● RECORDS SHOWN
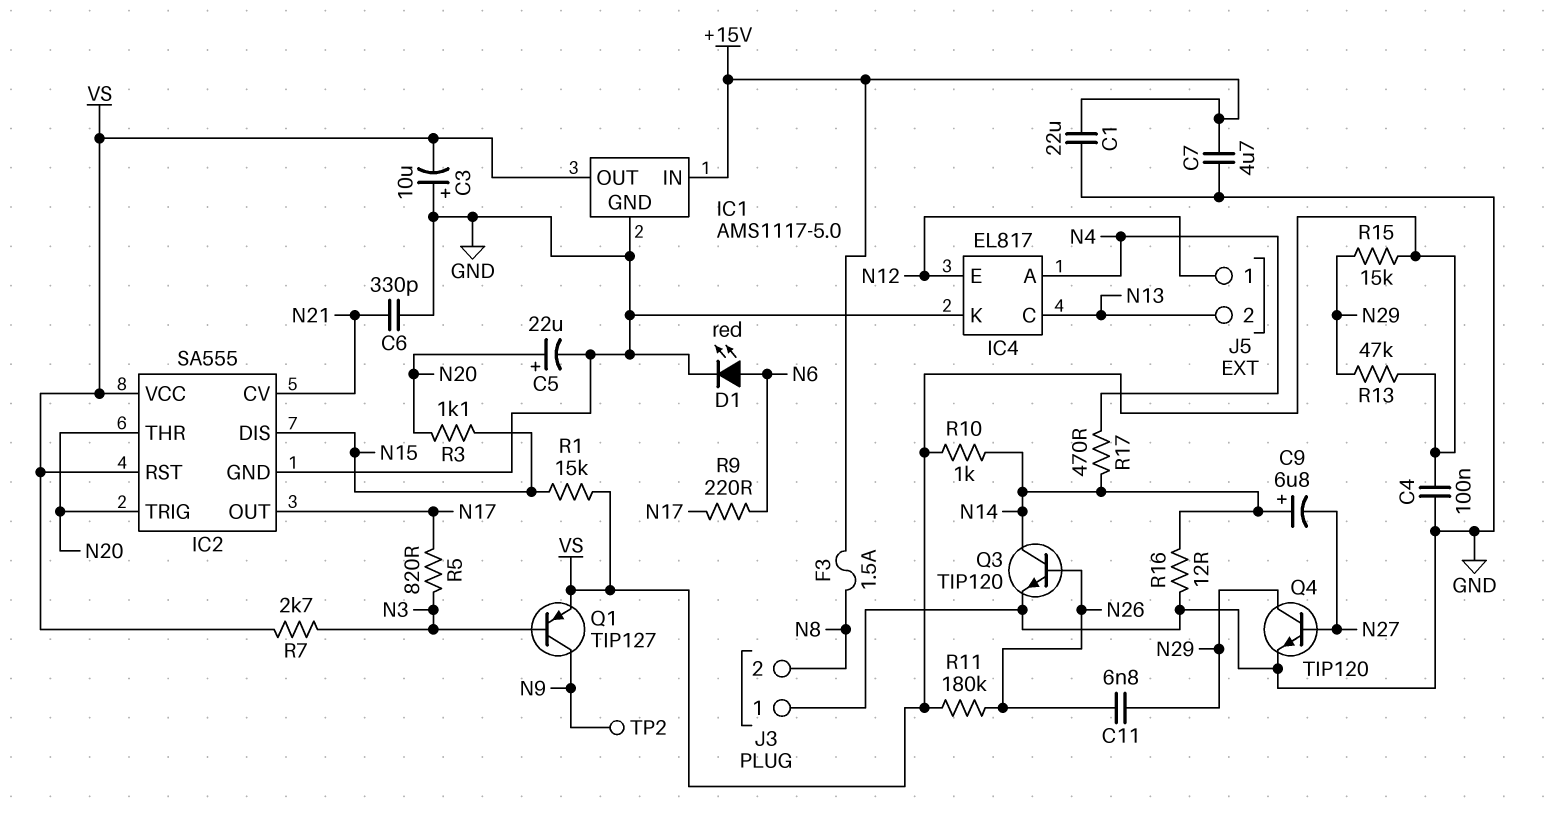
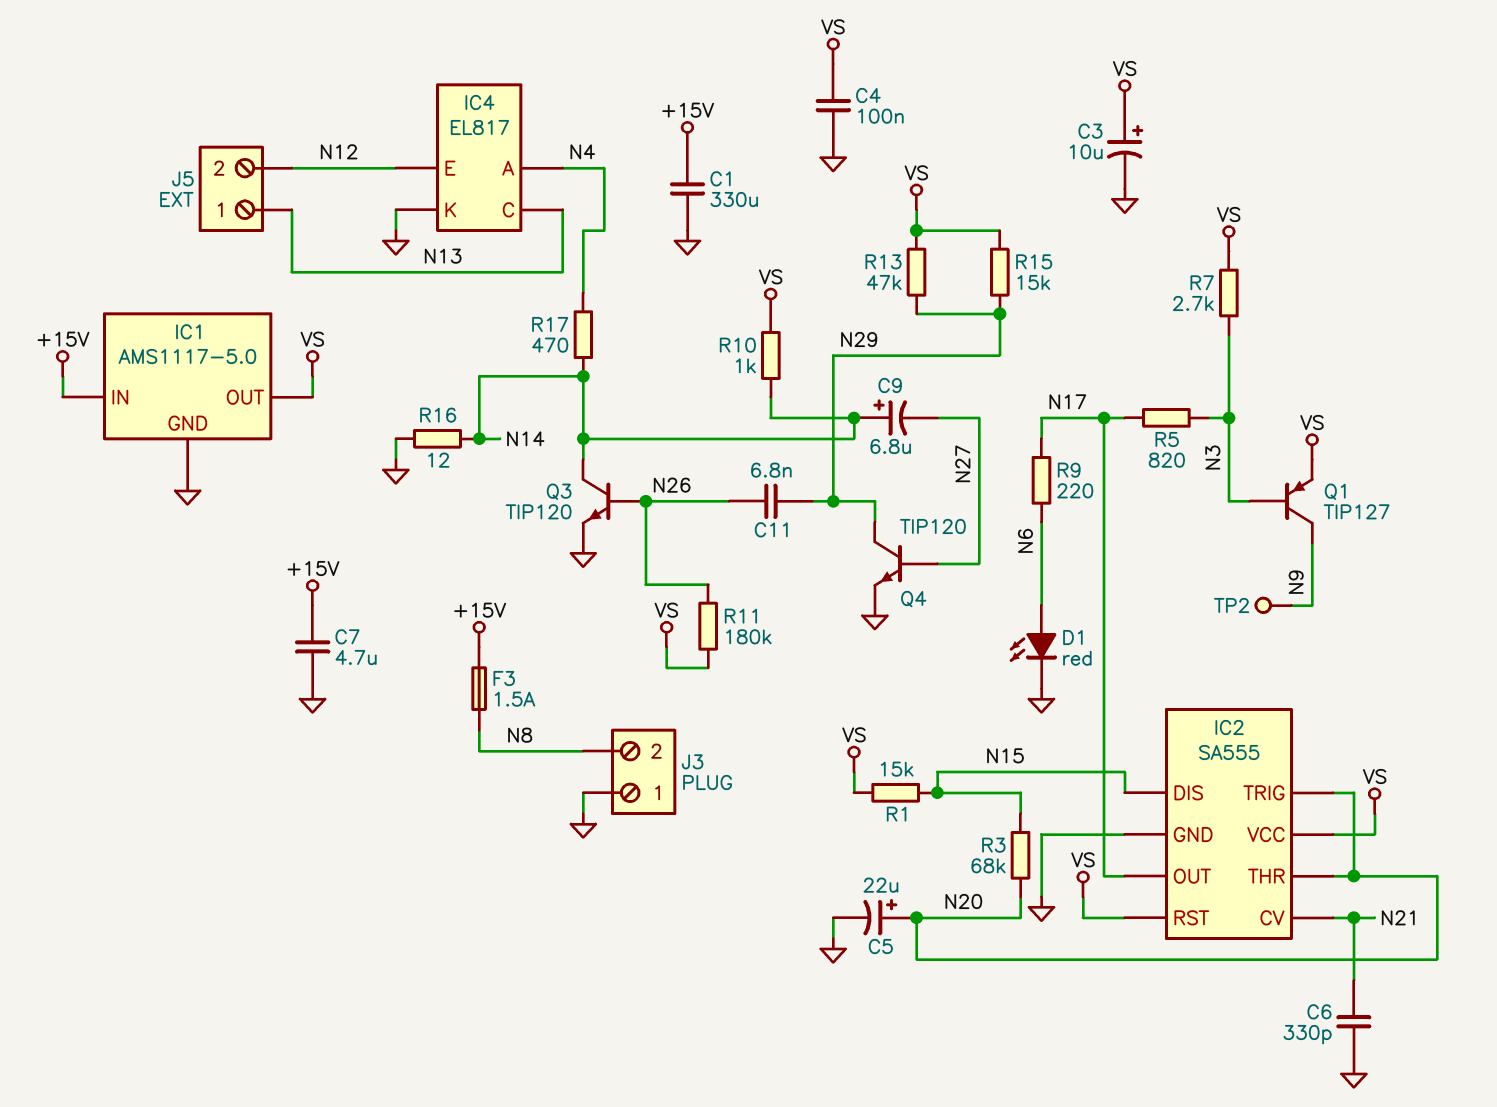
C1: 22uF (+15V, GND) -> 330uF (+15V, GND)
C3: 10uF (plus GND, minus VS) -> 10uF (plus VS, minus GND)
J5 pin 1: N12 -> N13
J5 pin 2: N13 -> N12
R3: 1.1k (N15, N20) -> 68k (N15, N20)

● PROBLEM DETAILS
Exactly the lines from the one holding "C3: 10uF (plus" to the final line of the listing, both included, must make up the answer.

● RESPONSE TO THIS TASK
C3: 10uF (plus GND, minus VS) -> 10uF (plus VS, minus GND)
J5 pin 1: N12 -> N13
J5 pin 2: N13 -> N12
R3: 1.1k (N15, N20) -> 68k (N15, N20)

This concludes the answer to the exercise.